Data provided:
════════════════════

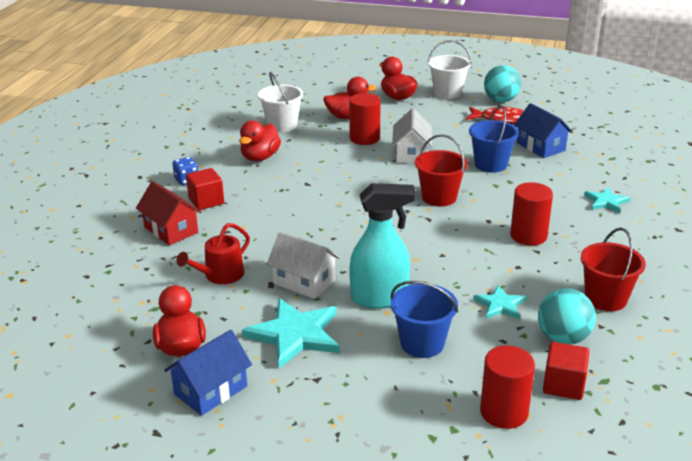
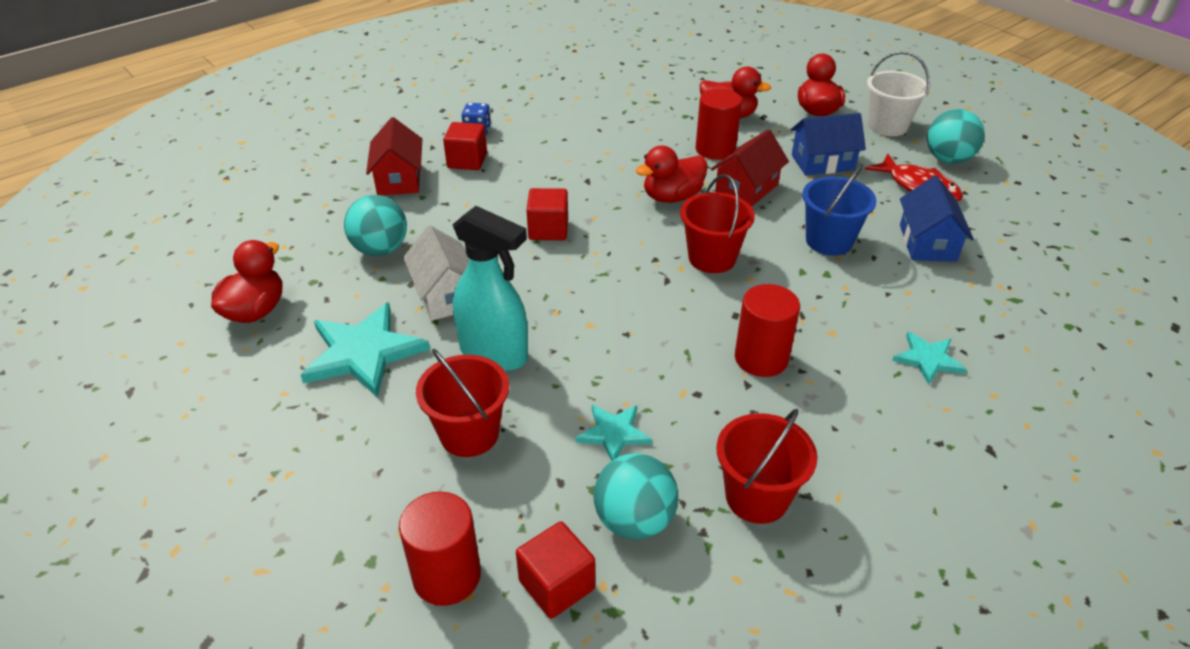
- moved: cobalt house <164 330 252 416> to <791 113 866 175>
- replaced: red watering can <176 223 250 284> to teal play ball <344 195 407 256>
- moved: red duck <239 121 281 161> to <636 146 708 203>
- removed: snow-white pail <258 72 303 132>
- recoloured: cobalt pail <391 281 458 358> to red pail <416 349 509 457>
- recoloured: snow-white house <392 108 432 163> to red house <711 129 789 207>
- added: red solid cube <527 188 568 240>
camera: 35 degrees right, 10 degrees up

════════════════════

How to complete this task:
Every line above that has the string "recoloured" needs to be copied.

Answer to the exercise:
- recoloured: cobalt pail <391 281 458 358> to red pail <416 349 509 457>
- recoloured: snow-white house <392 108 432 163> to red house <711 129 789 207>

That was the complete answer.